**ACTION ITEM:**
Below are some records; output exactly the lines from the line with "D1: diode BAV21" to the line with "R8: 390 (W3, W8) -> 100 (W3, W8)", both ends kept, and nothing more.
*** Opening of SUPPLIED MATERIAL ***
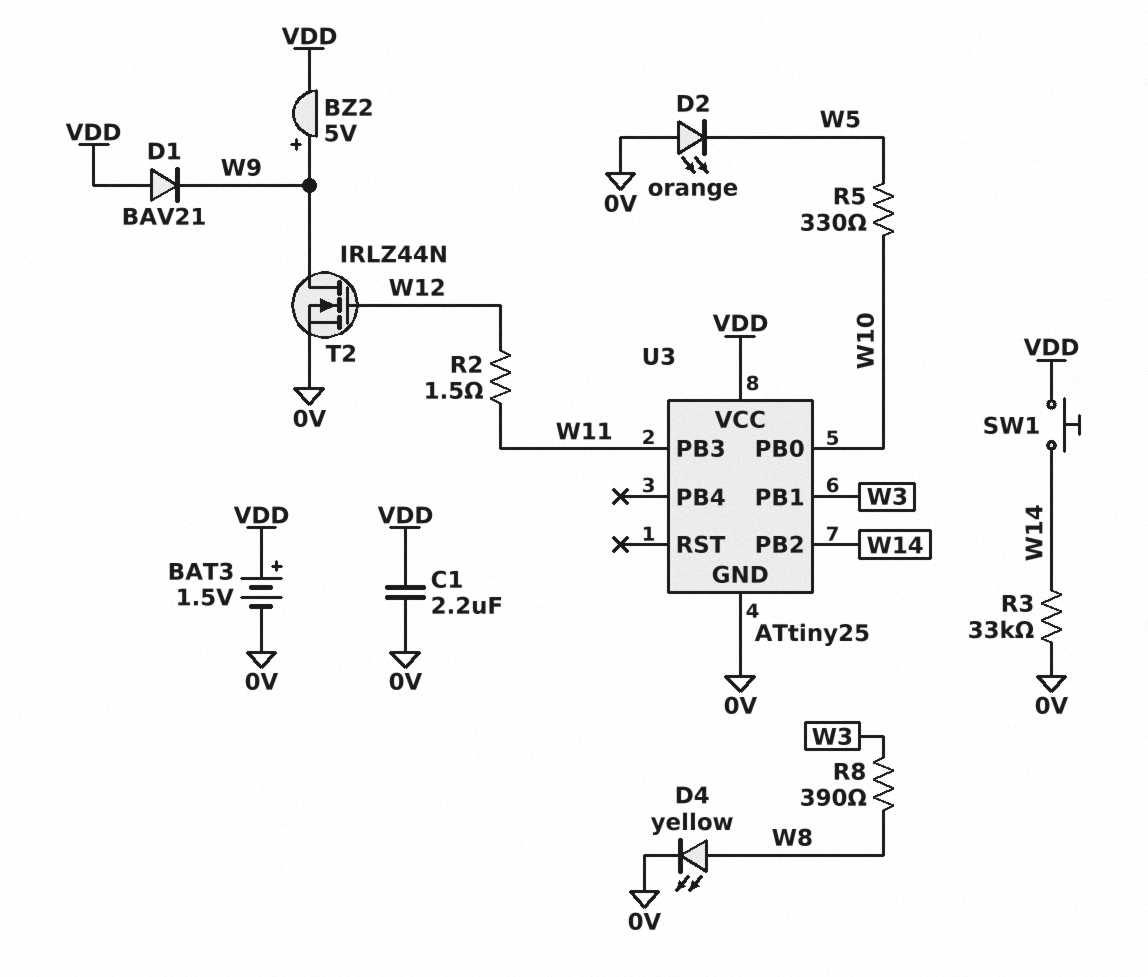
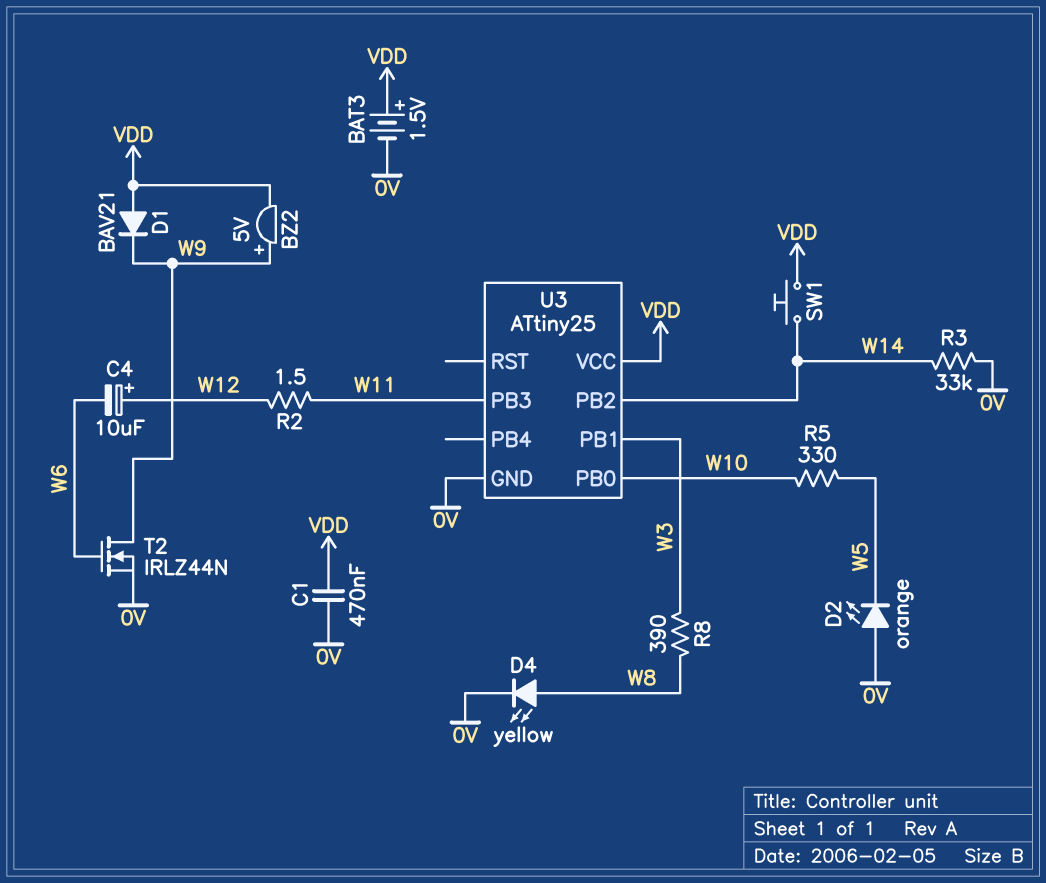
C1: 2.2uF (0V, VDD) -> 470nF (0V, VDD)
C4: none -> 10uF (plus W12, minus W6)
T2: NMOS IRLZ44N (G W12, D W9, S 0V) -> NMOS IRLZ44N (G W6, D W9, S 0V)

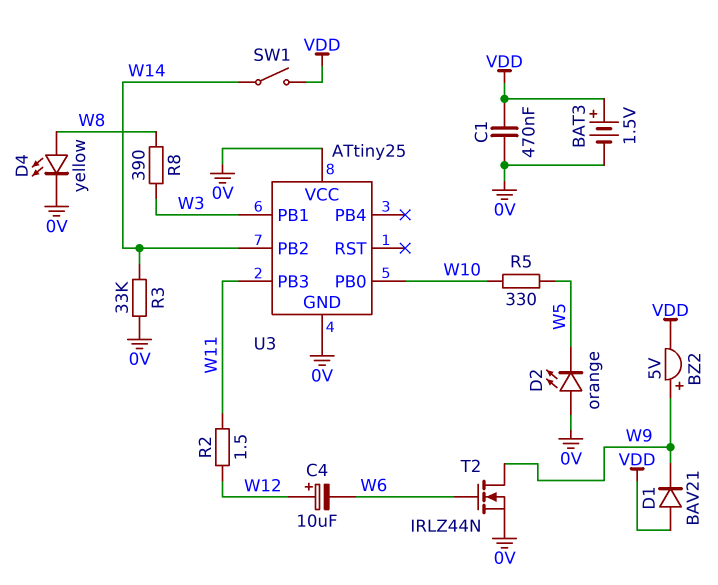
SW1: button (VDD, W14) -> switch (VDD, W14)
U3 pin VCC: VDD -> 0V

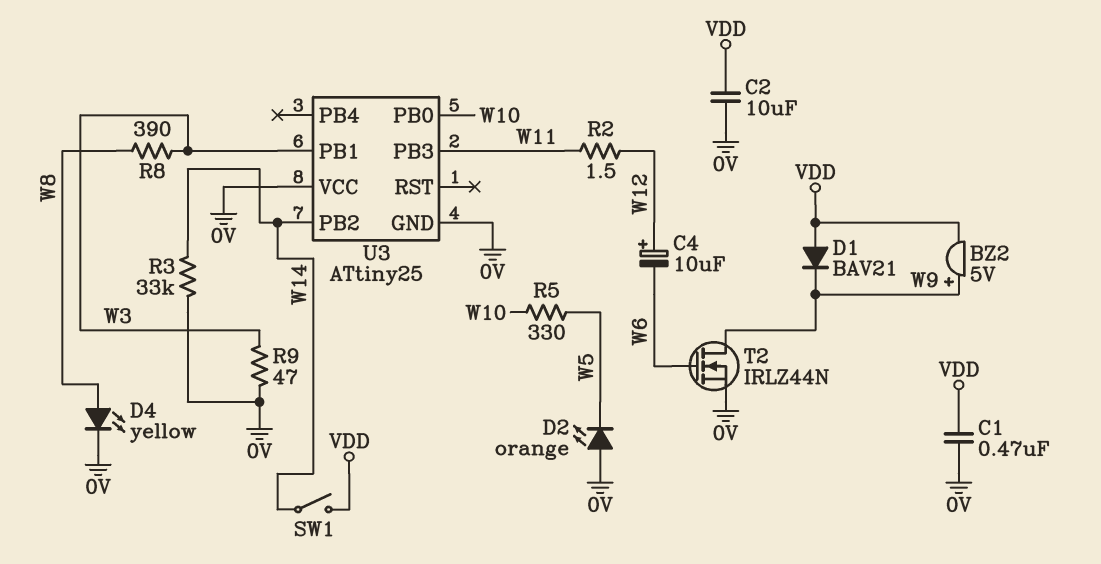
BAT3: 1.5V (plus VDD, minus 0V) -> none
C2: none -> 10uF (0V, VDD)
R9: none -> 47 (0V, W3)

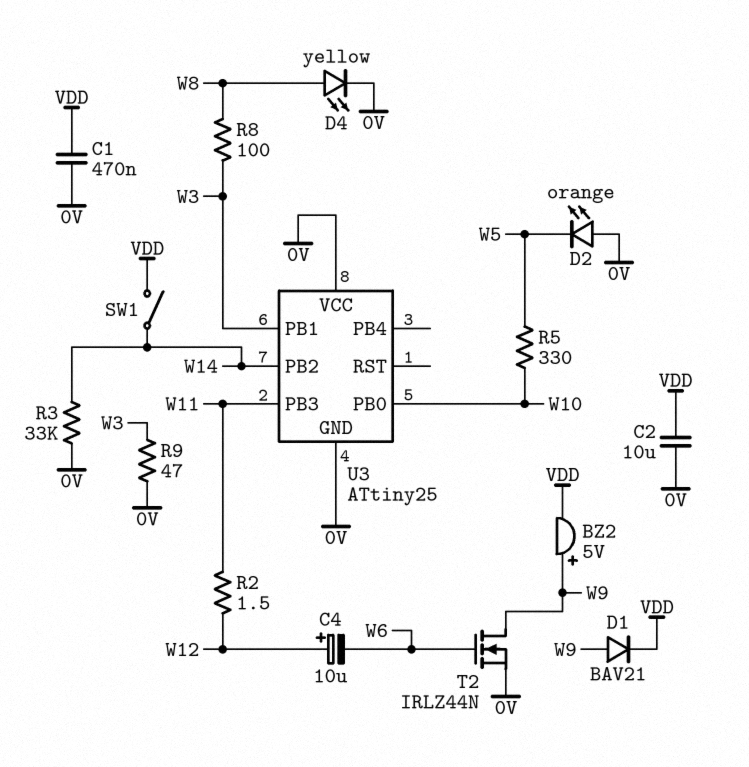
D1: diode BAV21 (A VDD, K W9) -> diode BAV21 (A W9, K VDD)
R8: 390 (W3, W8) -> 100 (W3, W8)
*** Close of SUPPLIED MATERIAL ***
*** Opening of SUPPLIED MATERIAL ***
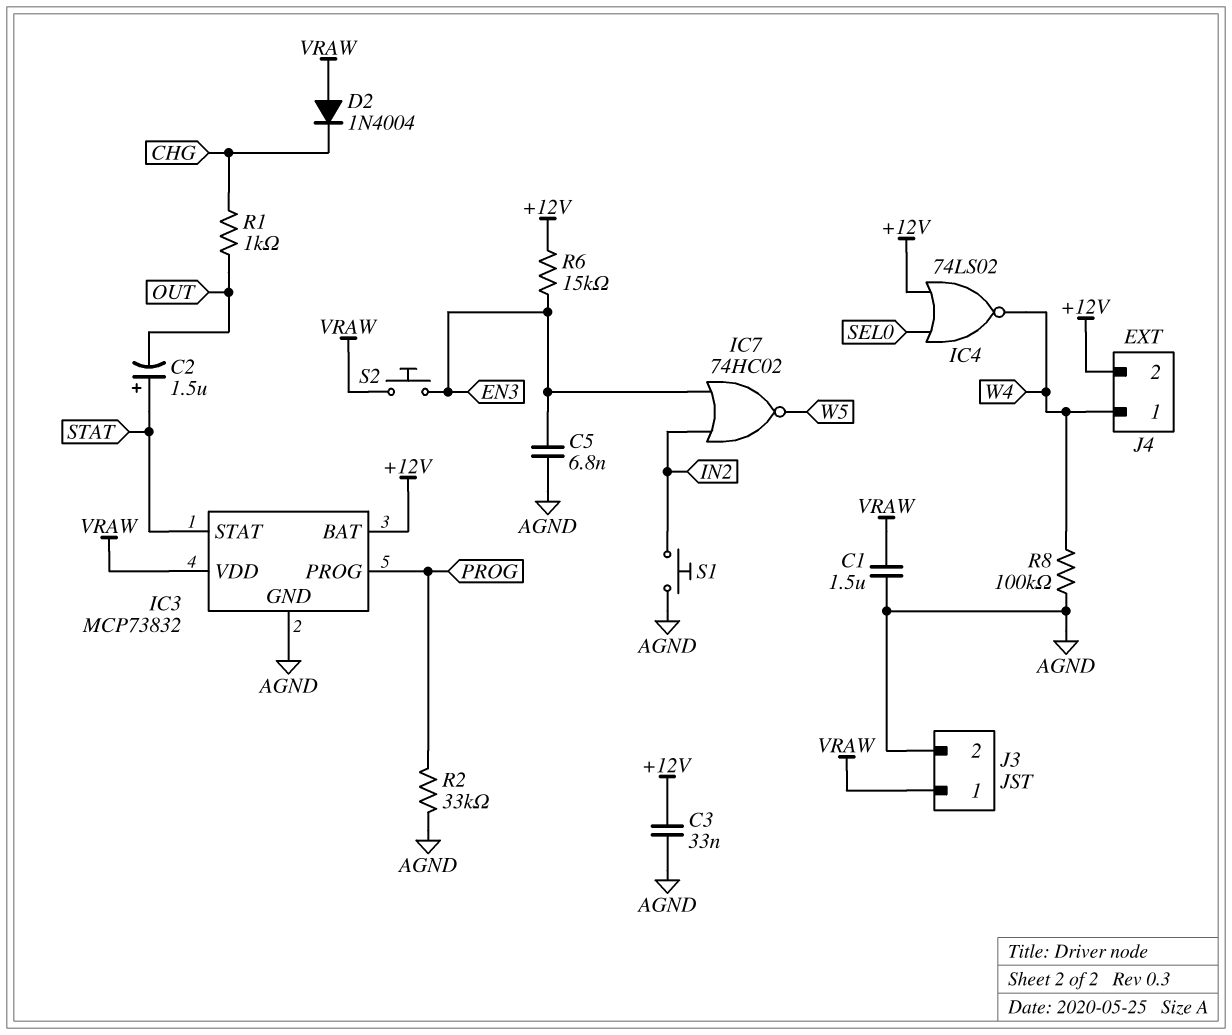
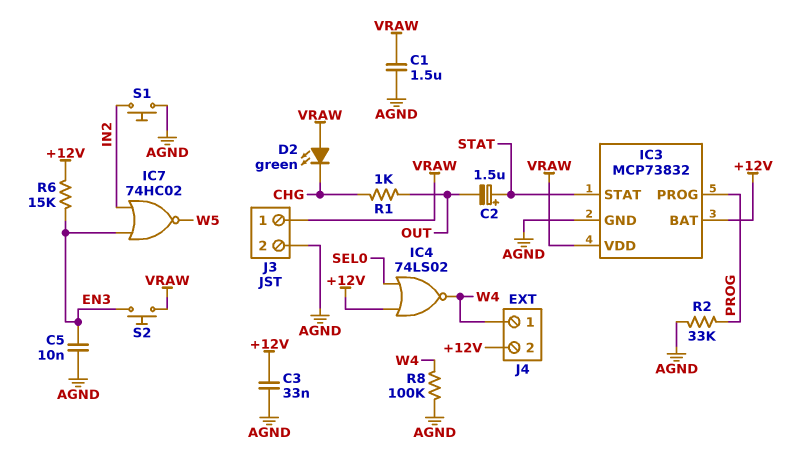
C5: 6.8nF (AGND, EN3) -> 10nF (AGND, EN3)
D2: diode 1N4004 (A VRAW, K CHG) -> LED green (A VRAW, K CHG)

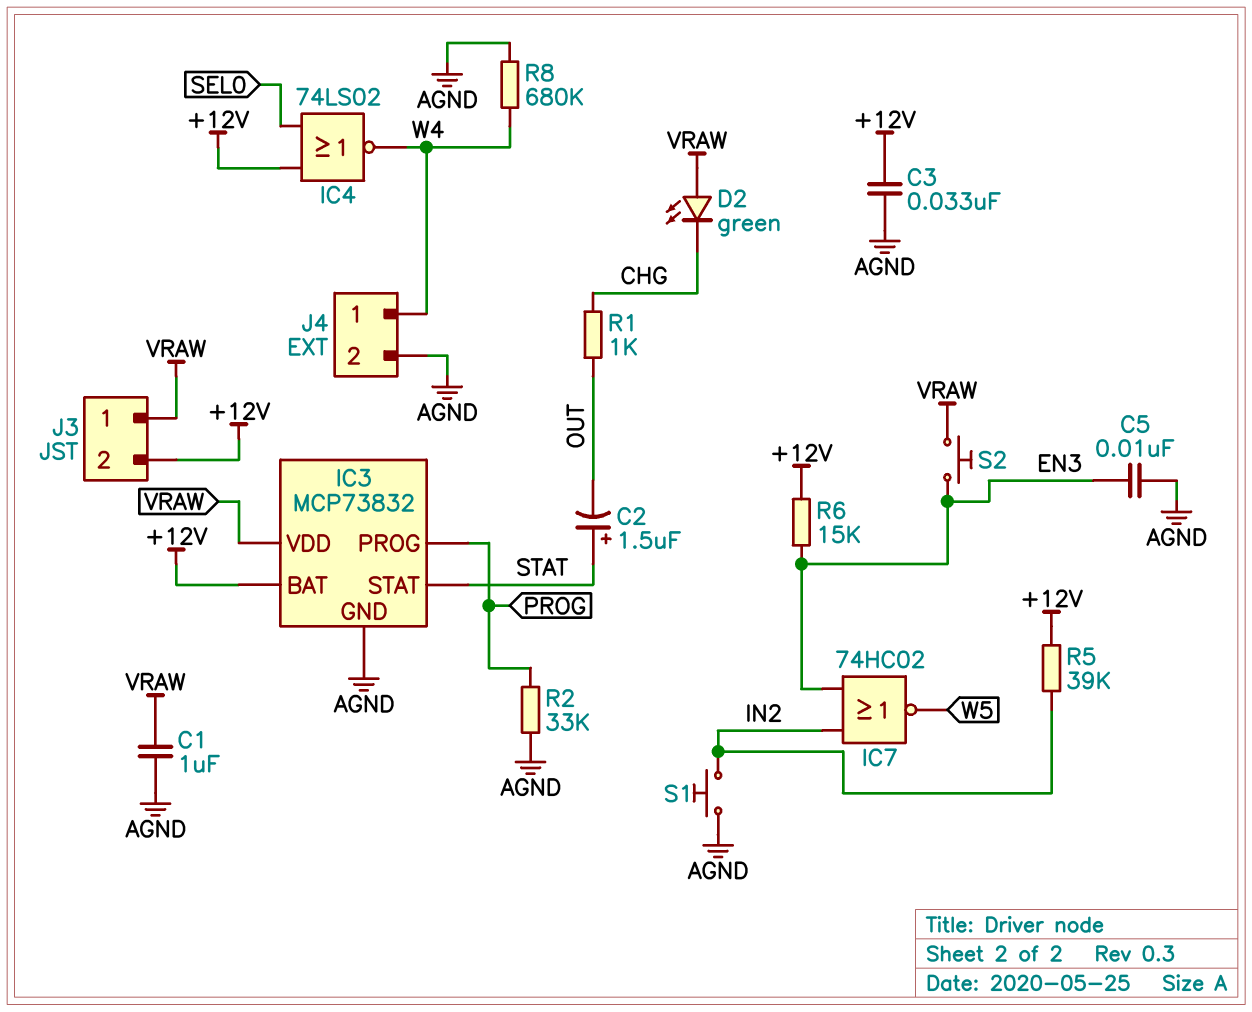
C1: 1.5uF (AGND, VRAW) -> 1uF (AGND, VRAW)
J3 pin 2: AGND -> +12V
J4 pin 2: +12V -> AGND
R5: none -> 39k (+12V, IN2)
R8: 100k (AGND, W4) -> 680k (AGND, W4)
*** Close of SUPPLIED MATERIAL ***
**EXERCISE ANSWER:**
D1: diode BAV21 (A VDD, K W9) -> diode BAV21 (A W9, K VDD)
R8: 390 (W3, W8) -> 100 (W3, W8)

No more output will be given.